EXERCISE DATA:
- Opening Delimiter -

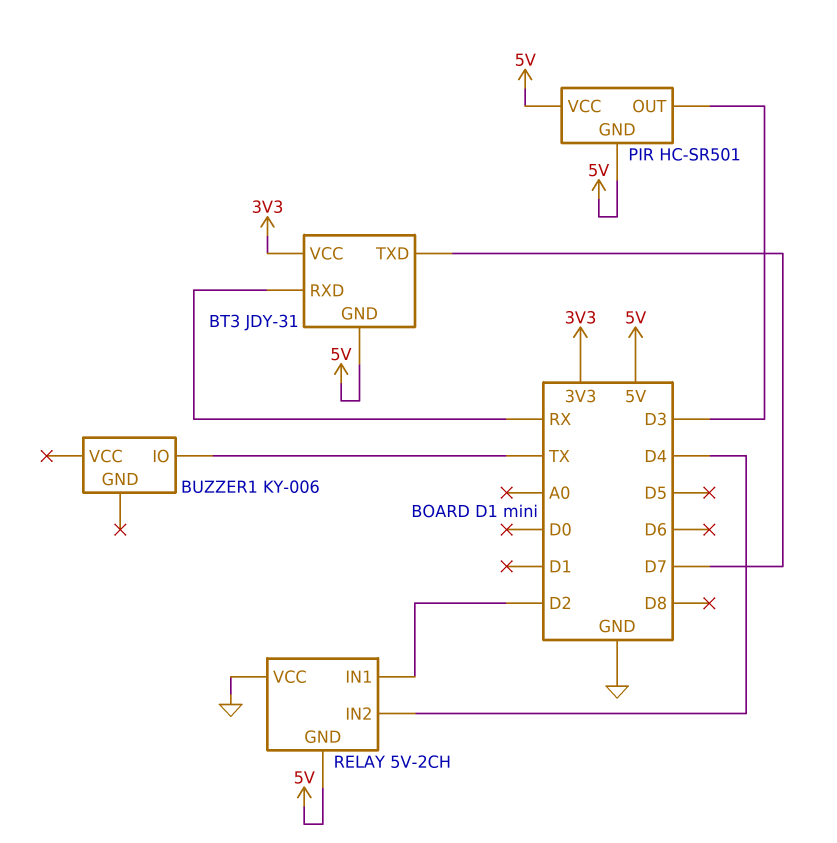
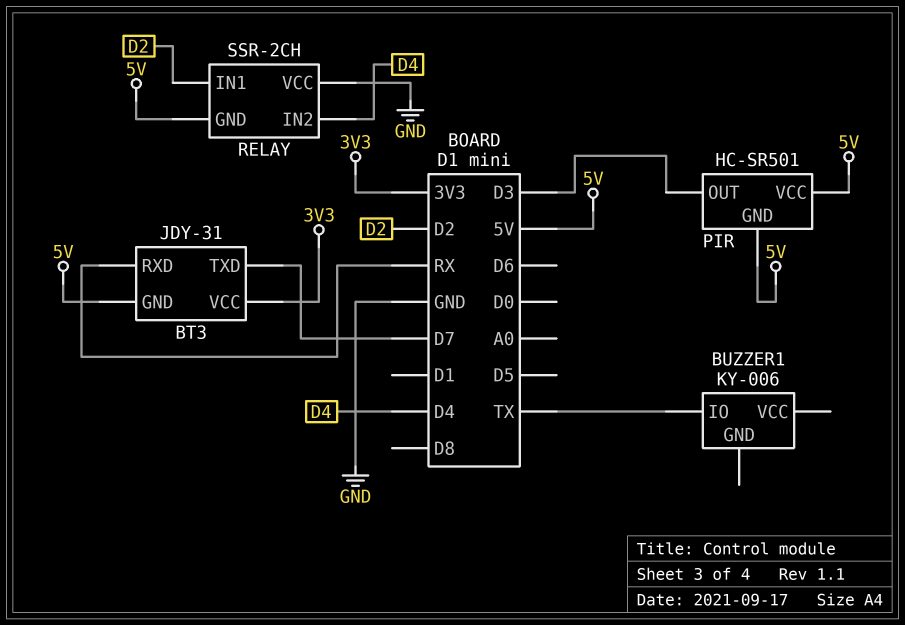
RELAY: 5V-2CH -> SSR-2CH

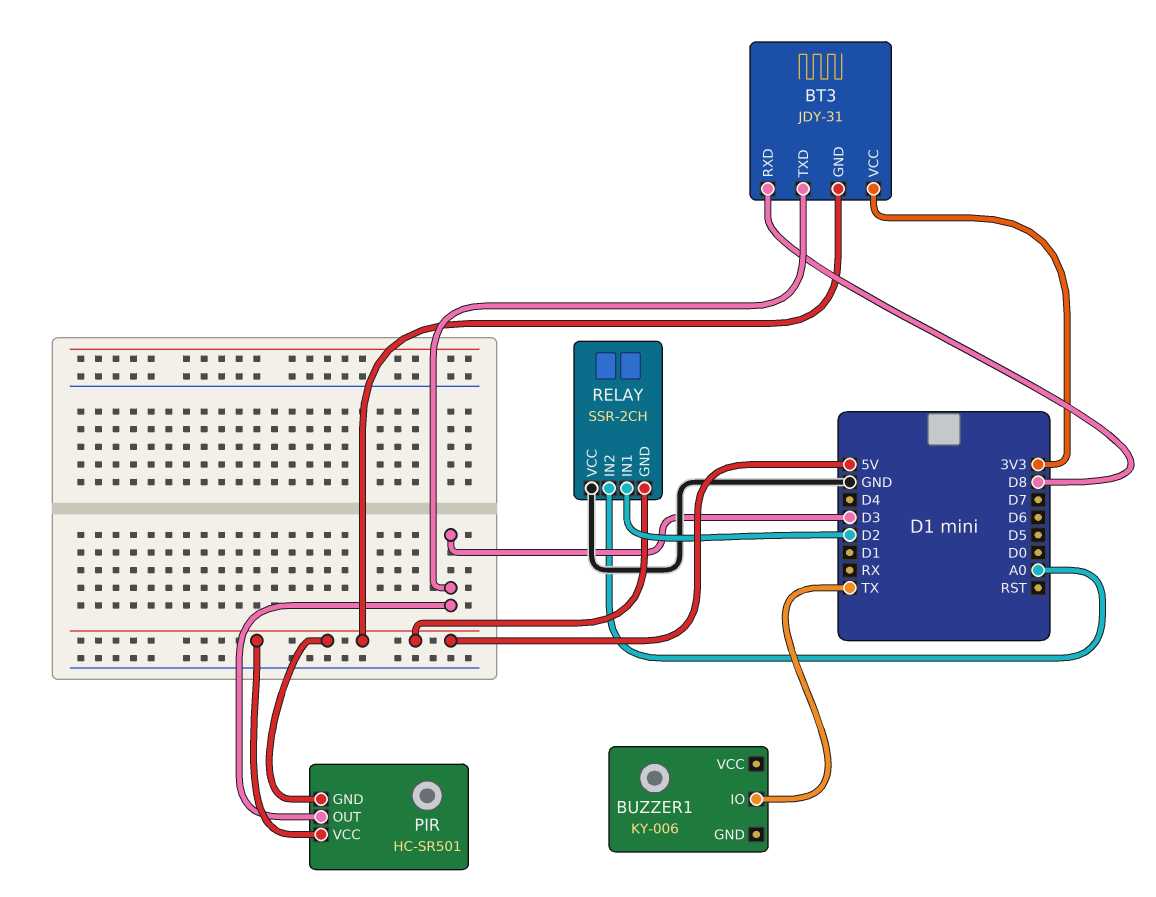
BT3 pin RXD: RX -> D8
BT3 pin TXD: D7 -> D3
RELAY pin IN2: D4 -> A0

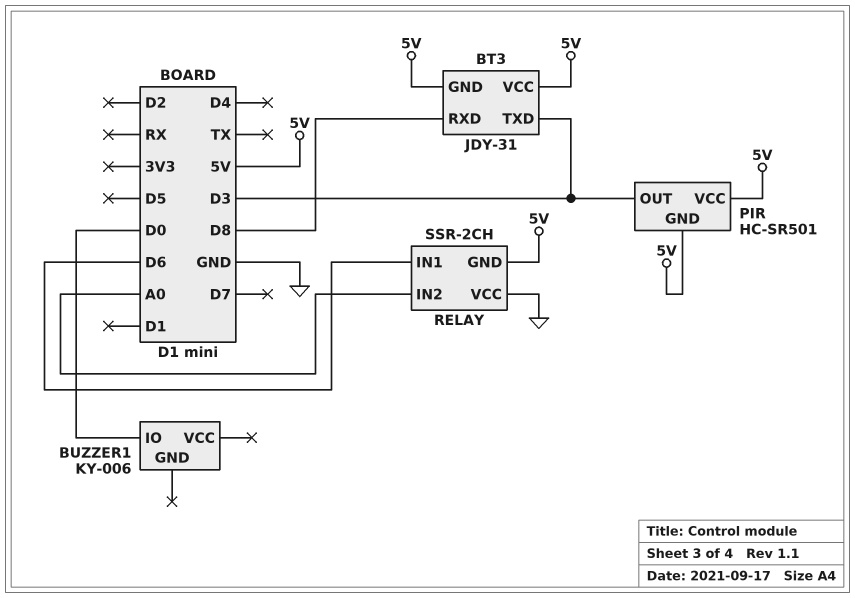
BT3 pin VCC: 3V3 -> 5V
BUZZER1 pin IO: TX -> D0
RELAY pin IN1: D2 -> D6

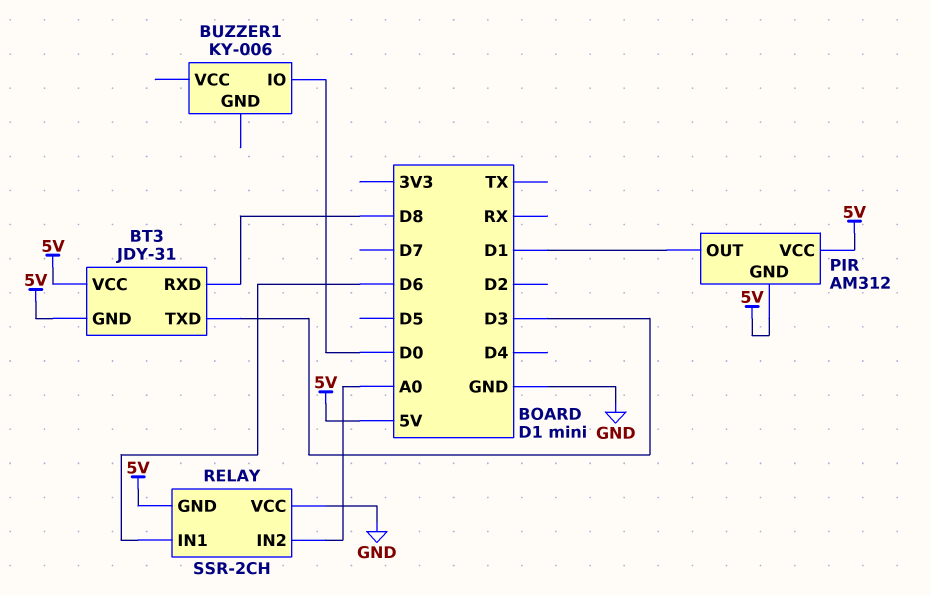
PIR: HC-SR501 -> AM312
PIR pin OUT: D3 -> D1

- Closing Delimiter -

WORK REQUIRED:
Repeat each of the entries above exactly, but do not carry over the pictures.

ANSWER TO THE EXERCISE:
RELAY: 5V-2CH -> SSR-2CH

BT3 pin RXD: RX -> D8
BT3 pin TXD: D7 -> D3
RELAY pin IN2: D4 -> A0

BT3 pin VCC: 3V3 -> 5V
BUZZER1 pin IO: TX -> D0
RELAY pin IN1: D2 -> D6

PIR: HC-SR501 -> AM312
PIR pin OUT: D3 -> D1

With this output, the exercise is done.